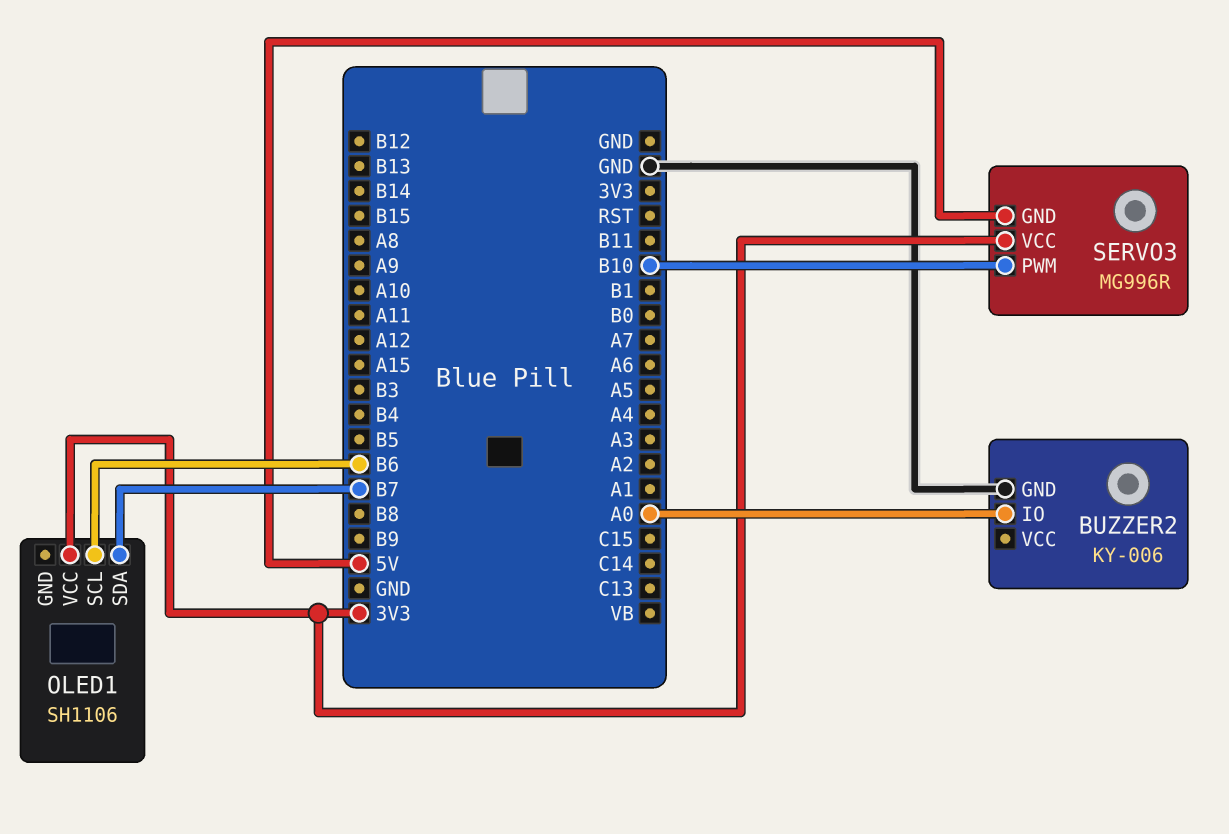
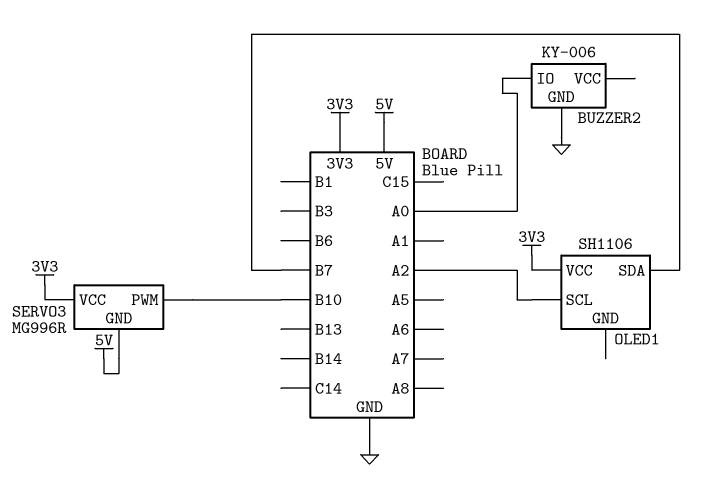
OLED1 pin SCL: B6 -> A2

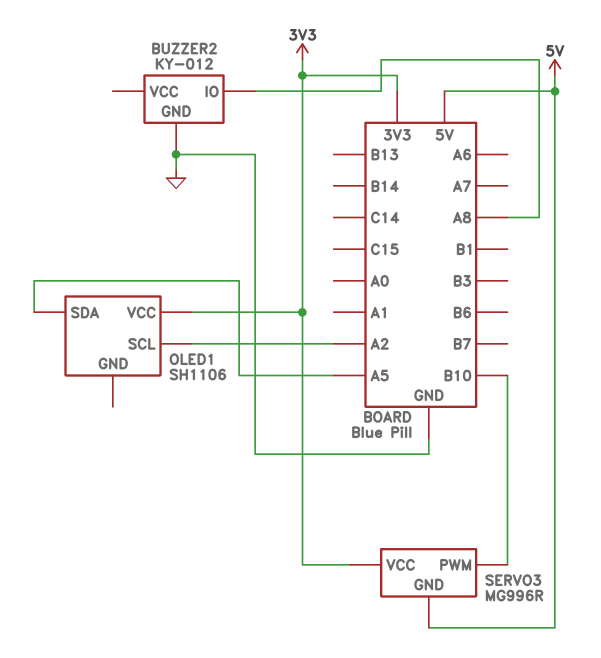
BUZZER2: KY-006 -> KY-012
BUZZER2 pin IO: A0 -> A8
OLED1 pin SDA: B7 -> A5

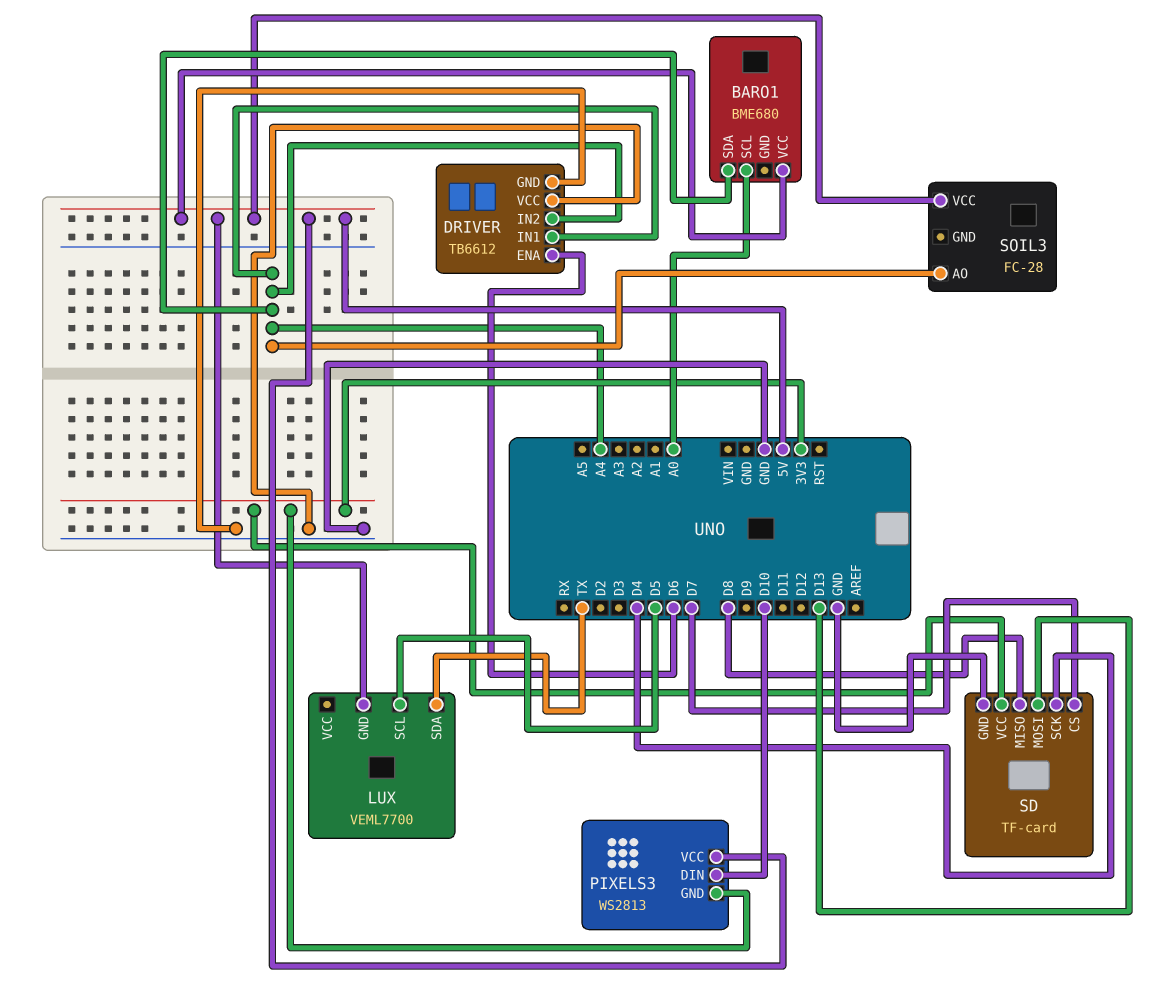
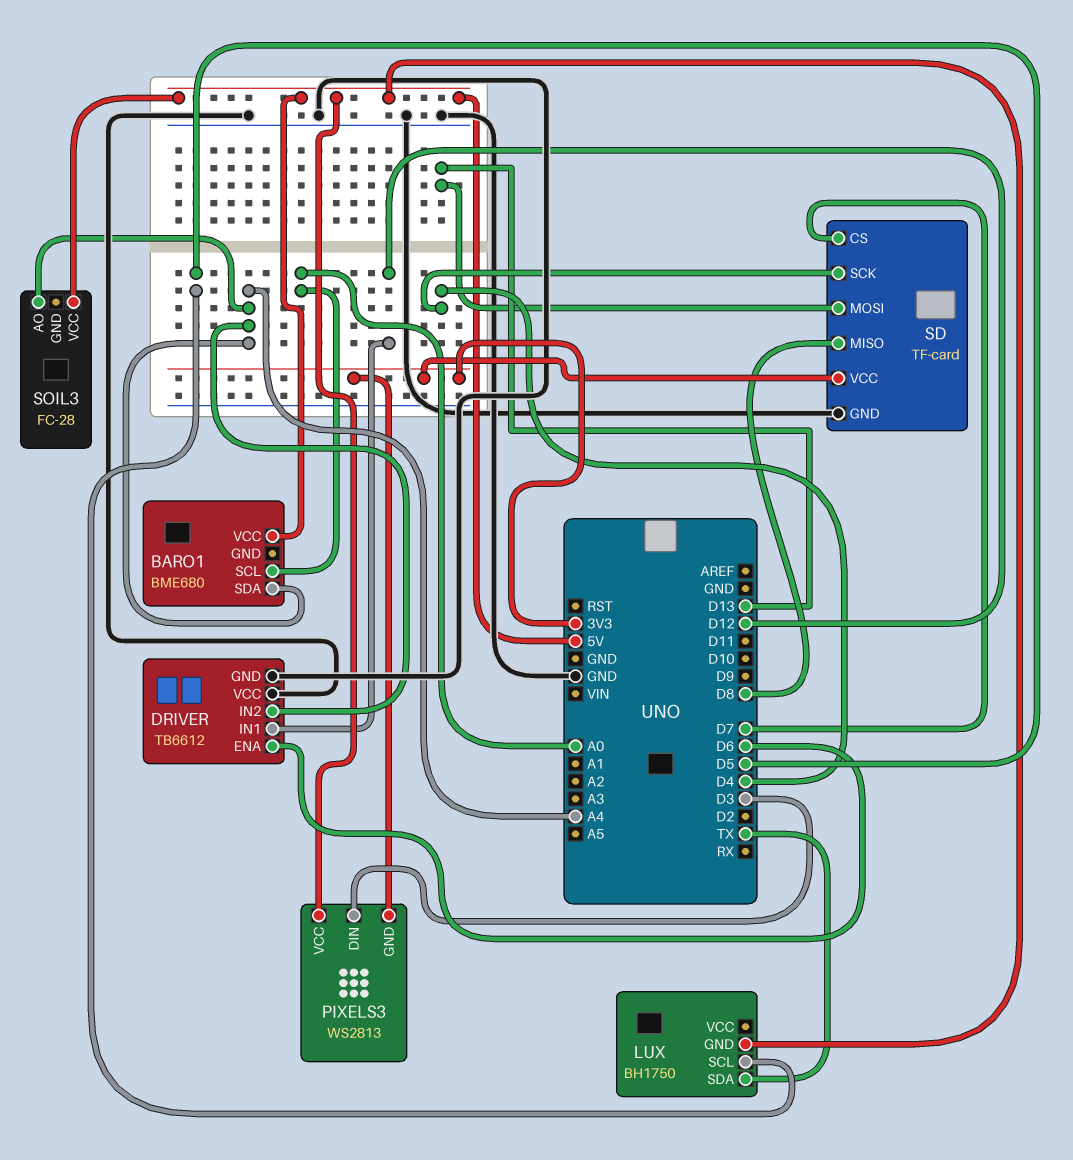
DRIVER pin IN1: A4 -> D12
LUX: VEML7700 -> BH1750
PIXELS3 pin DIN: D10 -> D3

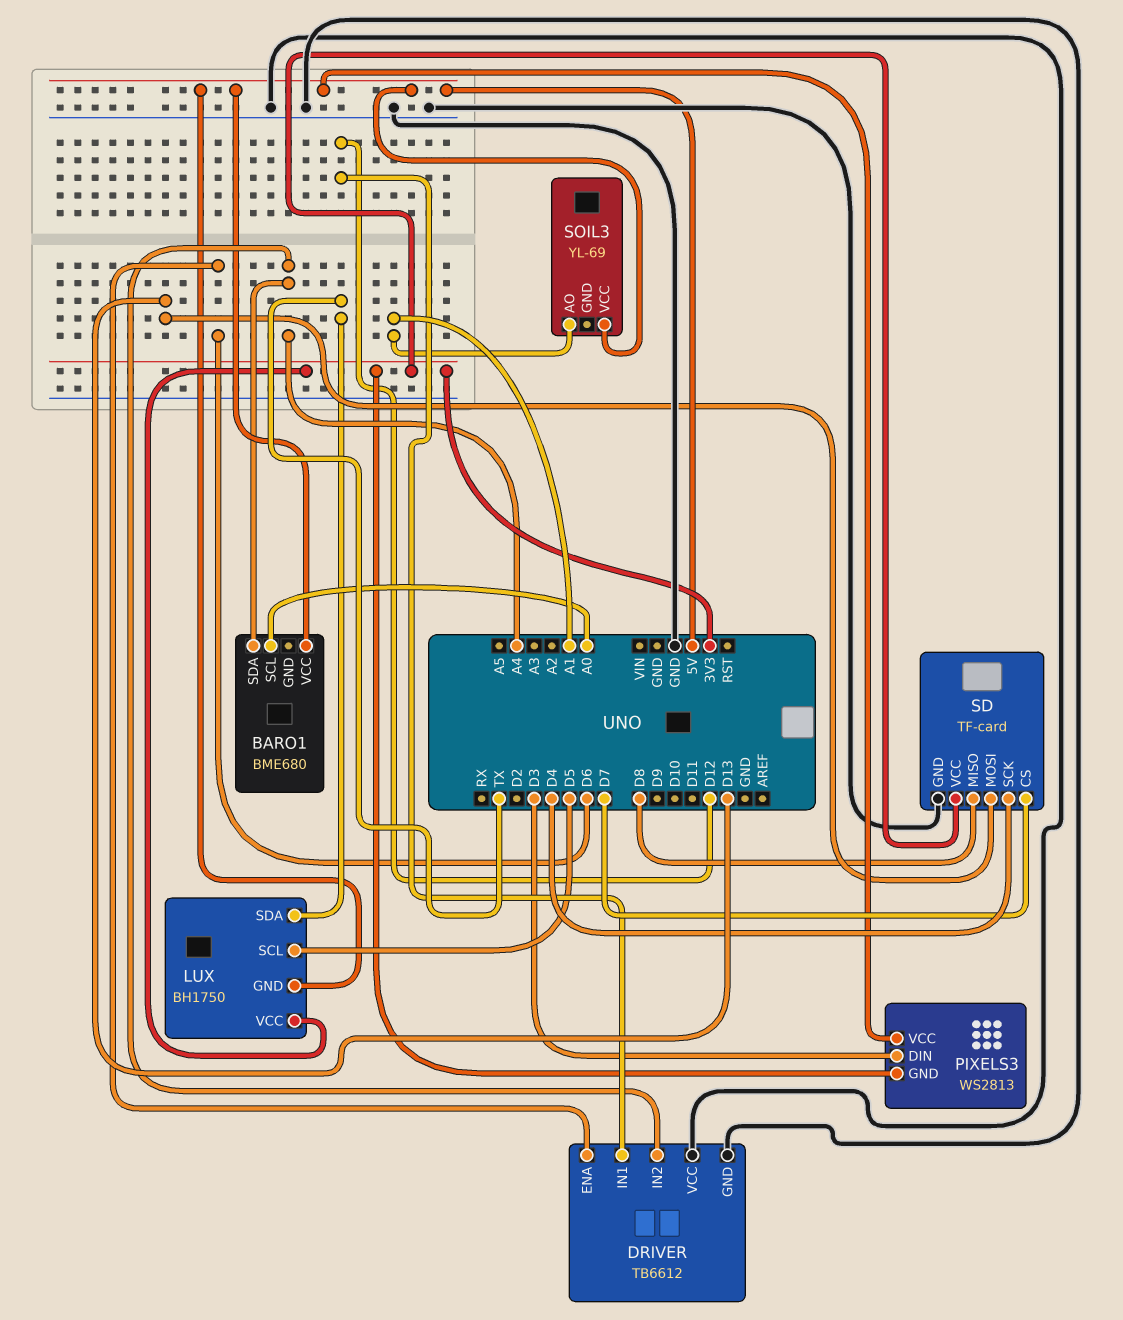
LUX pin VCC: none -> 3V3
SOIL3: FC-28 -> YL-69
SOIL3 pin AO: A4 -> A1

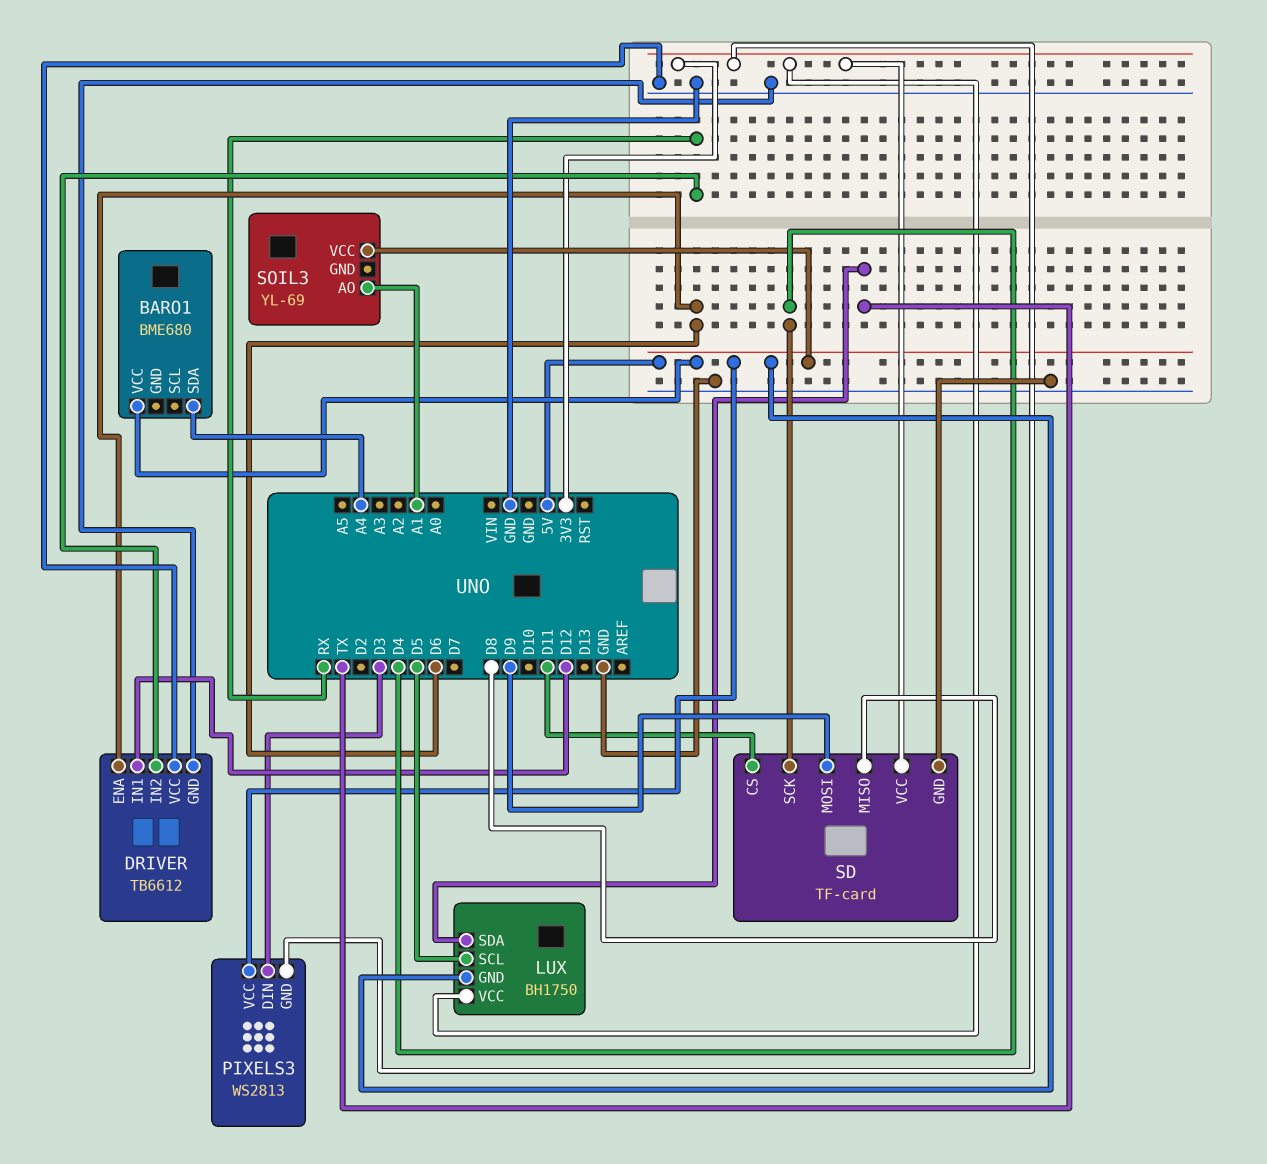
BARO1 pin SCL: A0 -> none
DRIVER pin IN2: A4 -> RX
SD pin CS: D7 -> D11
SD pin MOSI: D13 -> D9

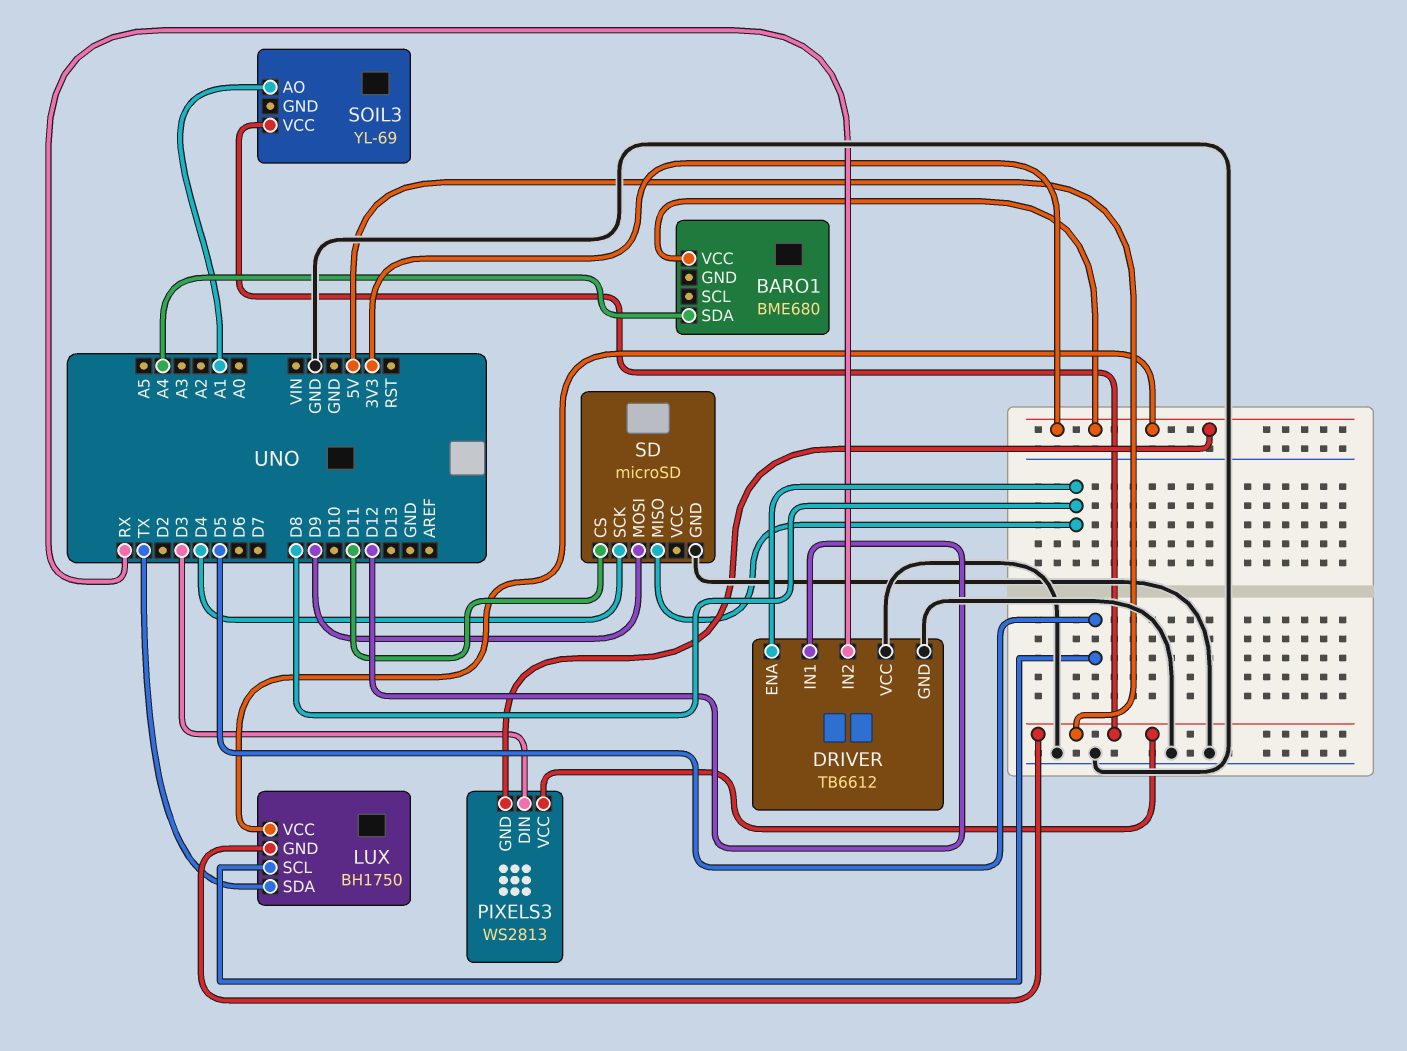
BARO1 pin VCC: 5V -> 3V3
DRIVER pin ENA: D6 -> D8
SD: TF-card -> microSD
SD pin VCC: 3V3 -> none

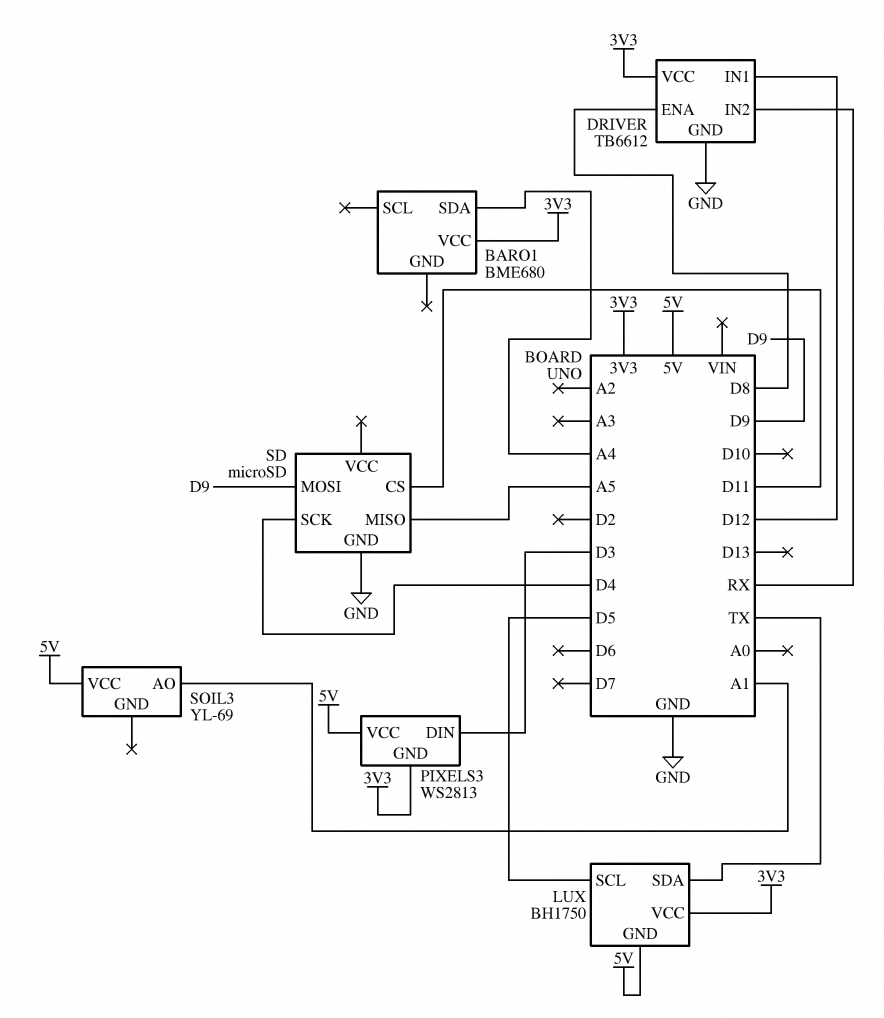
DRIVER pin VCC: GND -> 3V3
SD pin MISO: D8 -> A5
* * *
## TASK
Your answer must be every line from the entries that contains the string "DRIVER", copied as it stands.

## ANSWER BOX
DRIVER pin IN1: A4 -> D12
DRIVER pin IN2: A4 -> RX
DRIVER pin ENA: D6 -> D8
DRIVER pin VCC: GND -> 3V3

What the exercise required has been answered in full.